Spatial object tracking data

******

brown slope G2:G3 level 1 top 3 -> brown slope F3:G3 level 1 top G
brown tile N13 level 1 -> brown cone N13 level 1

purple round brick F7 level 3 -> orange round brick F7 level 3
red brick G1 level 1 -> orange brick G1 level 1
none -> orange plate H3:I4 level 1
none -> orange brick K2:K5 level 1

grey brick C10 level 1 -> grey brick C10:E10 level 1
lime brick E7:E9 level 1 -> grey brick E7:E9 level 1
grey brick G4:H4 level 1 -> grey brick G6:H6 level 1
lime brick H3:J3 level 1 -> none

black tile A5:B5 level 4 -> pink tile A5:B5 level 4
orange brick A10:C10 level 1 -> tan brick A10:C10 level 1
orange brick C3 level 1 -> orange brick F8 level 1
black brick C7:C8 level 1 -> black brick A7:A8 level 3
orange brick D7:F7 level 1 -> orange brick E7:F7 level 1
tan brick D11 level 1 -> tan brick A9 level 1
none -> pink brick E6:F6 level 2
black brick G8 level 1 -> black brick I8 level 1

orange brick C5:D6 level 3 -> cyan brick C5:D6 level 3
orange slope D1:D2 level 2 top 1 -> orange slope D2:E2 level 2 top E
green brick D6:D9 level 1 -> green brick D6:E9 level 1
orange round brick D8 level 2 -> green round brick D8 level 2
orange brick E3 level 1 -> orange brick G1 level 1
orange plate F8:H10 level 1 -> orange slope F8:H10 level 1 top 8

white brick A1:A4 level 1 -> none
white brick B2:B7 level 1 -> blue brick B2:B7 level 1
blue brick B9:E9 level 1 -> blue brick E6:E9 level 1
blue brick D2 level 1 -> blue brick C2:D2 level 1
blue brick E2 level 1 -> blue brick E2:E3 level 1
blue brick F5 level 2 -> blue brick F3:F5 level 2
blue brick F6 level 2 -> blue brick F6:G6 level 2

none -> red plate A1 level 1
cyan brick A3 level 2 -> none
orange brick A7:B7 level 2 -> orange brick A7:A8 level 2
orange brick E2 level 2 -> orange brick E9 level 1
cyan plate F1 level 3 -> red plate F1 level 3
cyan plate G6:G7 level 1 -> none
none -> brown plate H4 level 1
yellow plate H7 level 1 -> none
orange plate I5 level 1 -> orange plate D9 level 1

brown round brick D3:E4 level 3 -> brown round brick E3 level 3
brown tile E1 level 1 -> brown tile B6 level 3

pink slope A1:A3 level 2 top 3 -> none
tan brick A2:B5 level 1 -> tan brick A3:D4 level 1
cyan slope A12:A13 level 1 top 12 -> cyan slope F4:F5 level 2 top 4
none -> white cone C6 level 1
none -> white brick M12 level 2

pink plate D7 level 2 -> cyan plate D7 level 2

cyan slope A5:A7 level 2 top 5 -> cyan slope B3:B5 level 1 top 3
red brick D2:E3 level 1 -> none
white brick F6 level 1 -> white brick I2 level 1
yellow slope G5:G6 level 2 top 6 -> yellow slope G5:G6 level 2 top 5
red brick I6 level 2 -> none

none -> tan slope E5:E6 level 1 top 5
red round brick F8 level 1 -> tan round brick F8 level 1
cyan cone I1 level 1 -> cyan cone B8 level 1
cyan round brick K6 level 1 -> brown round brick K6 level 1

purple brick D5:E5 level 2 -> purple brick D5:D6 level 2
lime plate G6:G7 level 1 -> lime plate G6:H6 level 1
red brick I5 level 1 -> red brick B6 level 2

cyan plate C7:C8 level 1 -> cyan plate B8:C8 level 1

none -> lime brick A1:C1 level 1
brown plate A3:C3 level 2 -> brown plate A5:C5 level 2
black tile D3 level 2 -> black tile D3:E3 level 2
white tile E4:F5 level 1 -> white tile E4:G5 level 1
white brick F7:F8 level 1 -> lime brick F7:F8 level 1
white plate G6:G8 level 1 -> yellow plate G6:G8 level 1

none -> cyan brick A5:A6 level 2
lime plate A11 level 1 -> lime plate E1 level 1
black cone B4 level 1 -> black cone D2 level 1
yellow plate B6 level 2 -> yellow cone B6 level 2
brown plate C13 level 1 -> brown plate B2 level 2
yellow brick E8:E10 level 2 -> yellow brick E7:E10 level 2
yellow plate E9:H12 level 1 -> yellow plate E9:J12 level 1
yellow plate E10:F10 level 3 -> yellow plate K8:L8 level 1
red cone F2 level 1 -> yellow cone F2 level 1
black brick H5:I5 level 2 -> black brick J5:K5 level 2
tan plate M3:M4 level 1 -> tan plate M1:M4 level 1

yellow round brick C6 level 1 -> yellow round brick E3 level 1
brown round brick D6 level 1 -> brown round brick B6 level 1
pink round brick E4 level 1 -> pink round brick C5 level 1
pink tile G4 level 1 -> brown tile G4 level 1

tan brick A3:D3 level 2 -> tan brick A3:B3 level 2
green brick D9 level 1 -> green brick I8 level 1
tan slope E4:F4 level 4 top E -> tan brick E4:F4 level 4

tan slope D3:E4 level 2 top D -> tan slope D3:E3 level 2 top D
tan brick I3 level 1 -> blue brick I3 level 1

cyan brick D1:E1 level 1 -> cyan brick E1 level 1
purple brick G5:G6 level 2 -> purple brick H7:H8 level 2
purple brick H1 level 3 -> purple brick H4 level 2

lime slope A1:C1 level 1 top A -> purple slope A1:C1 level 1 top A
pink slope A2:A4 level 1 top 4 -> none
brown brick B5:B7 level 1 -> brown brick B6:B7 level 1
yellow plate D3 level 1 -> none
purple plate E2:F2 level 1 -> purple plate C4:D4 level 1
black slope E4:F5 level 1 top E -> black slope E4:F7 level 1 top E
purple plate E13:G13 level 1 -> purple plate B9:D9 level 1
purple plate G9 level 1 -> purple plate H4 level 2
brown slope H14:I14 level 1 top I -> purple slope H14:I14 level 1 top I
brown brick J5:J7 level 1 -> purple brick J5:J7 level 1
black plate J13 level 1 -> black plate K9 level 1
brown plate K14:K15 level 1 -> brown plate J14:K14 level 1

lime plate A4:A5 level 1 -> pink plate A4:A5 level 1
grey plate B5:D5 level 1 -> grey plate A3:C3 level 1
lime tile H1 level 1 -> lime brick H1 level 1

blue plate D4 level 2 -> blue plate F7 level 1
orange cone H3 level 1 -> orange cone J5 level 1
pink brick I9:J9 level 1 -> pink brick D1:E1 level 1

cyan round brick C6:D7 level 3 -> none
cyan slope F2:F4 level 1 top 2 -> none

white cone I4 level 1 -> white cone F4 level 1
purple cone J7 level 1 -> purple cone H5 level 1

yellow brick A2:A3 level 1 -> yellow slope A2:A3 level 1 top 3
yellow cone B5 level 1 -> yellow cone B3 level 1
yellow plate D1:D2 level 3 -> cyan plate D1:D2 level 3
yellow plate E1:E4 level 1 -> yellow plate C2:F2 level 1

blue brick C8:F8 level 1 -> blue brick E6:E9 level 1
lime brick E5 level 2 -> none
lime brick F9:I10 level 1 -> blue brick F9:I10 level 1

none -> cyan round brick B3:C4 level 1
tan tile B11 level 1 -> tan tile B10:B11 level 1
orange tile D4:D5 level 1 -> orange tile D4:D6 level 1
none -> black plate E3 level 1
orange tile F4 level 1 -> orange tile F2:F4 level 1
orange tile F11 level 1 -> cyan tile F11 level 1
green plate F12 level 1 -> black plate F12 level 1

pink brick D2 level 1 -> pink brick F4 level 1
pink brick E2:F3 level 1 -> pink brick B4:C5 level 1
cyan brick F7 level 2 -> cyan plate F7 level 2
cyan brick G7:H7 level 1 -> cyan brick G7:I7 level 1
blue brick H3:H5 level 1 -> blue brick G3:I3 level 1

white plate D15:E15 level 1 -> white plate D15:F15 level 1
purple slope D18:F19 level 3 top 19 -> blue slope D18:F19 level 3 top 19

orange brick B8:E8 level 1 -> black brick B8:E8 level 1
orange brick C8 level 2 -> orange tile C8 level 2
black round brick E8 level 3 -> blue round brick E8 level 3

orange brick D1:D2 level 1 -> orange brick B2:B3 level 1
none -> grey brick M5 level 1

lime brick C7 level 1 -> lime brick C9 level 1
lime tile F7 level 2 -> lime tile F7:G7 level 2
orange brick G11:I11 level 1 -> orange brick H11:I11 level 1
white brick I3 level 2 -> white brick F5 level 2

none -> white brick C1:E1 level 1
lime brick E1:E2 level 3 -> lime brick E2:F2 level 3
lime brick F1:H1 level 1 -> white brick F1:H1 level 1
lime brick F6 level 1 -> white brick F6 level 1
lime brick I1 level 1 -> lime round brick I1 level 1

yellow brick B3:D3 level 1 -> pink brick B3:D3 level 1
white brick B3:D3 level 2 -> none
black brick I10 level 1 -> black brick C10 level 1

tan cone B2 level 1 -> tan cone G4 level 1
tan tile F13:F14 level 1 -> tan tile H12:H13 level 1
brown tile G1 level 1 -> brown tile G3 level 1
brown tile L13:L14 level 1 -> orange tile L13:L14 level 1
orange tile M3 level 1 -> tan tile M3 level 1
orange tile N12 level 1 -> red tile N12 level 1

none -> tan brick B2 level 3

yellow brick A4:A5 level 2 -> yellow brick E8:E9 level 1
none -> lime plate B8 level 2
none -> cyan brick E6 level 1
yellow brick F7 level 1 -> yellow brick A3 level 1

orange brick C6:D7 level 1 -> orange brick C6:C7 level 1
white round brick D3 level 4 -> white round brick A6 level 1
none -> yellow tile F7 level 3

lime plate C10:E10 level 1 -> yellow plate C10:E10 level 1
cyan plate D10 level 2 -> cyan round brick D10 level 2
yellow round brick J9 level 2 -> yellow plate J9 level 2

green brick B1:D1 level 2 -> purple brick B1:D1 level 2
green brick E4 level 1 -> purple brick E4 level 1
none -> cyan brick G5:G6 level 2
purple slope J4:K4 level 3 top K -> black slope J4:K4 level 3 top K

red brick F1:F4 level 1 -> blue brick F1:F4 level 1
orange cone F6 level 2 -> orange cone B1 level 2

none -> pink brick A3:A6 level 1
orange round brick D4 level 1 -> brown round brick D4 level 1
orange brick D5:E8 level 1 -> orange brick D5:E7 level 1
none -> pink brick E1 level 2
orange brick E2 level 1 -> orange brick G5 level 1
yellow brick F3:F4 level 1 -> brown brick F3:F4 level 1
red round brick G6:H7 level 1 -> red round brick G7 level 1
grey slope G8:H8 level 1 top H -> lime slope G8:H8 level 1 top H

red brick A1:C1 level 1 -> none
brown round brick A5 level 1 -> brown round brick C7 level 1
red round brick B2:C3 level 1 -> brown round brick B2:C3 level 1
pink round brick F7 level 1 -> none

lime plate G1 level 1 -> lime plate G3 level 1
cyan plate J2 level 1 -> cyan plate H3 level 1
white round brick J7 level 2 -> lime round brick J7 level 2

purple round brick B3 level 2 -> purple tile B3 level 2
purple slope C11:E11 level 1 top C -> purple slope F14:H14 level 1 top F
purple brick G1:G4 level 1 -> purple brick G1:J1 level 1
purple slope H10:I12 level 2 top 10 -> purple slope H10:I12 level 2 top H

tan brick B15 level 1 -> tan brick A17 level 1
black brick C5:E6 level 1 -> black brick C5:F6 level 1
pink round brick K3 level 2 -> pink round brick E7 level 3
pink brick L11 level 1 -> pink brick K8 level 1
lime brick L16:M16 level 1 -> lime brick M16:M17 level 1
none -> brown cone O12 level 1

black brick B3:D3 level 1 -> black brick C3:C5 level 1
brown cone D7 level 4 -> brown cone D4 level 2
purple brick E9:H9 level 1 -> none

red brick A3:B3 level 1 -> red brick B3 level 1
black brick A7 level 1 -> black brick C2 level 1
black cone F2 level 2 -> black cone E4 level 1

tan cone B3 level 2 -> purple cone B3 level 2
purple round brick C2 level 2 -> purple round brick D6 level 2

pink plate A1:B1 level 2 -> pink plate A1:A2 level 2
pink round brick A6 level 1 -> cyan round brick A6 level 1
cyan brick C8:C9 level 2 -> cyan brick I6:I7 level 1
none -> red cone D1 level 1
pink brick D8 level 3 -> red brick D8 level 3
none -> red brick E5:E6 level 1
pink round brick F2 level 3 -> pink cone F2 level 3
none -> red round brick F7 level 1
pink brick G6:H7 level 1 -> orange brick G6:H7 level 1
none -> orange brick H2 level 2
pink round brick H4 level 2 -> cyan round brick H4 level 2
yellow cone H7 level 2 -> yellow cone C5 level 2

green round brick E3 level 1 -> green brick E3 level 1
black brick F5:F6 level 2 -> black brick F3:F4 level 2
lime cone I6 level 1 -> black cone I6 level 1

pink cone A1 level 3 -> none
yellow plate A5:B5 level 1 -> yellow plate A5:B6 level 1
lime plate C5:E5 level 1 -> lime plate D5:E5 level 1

******

> About this task
Where in the records does the string "grey" appear? Copy every line that has it.

> Answer box
grey brick C10 level 1 -> grey brick C10:E10 level 1
lime brick E7:E9 level 1 -> grey brick E7:E9 level 1
grey brick G4:H4 level 1 -> grey brick G6:H6 level 1
grey plate B5:D5 level 1 -> grey plate A3:C3 level 1
none -> grey brick M5 level 1
grey slope G8:H8 level 1 top H -> lime slope G8:H8 level 1 top H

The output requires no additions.